**YOUR INSTRUCTIONS:** Rewrite the listing below with each "silky blue dress at center" swapped for "blue silk dress in the middle" and every other word left as it is. Leave the pictures out of your answer.

------ THE DATA ------

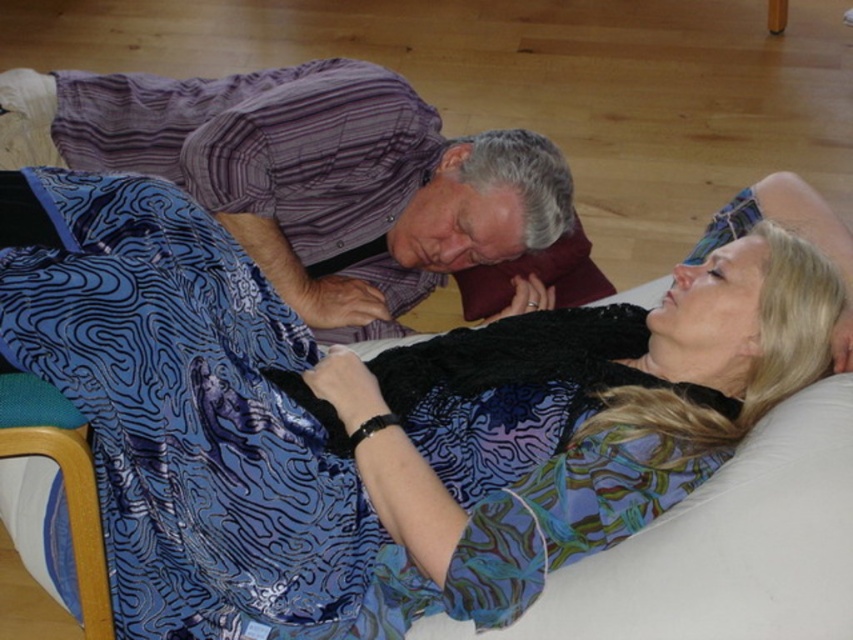
Question: Does silky blue dress at center have a lesser width compared to purple striped shirt at upper center?

Choices:
 (A) yes
 (B) no

Answer: (B)

Question: Among these points, which one is farthest from the camera?

Choices:
 (A) (94, 291)
 (B) (251, 115)

Answer: (B)

Question: Which of the following is the farthest from the observer?

Choices:
 (A) purple striped shirt at upper center
 (B) silky blue dress at center

Answer: (A)

Question: Is silky blue dress at center positioned in front of purple striped shirt at upper center?

Choices:
 (A) yes
 (B) no

Answer: (A)

Question: Which object is closer to the camera taking this photo?

Choices:
 (A) purple striped shirt at upper center
 (B) silky blue dress at center

Answer: (B)

Question: Is silky blue dress at center thinner than purple striped shirt at upper center?

Choices:
 (A) yes
 (B) no

Answer: (B)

------

**RESPONSE TO THE TASK:**
Question: Does blue silk dress in the middle have a lesser width compared to purple striped shirt at upper center?

Choices:
 (A) yes
 (B) no

Answer: (B)

Question: Among these points, which one is farthest from the camera?

Choices:
 (A) (94, 291)
 (B) (251, 115)

Answer: (B)

Question: Which of the following is the farthest from the observer?

Choices:
 (A) purple striped shirt at upper center
 (B) blue silk dress in the middle

Answer: (A)

Question: Is blue silk dress in the middle positioned in front of purple striped shirt at upper center?

Choices:
 (A) yes
 (B) no

Answer: (A)

Question: Which object is closer to the camera taking this photo?

Choices:
 (A) purple striped shirt at upper center
 (B) blue silk dress in the middle

Answer: (B)

Question: Is blue silk dress in the middle thinner than purple striped shirt at upper center?

Choices:
 (A) yes
 (B) no

Answer: (B)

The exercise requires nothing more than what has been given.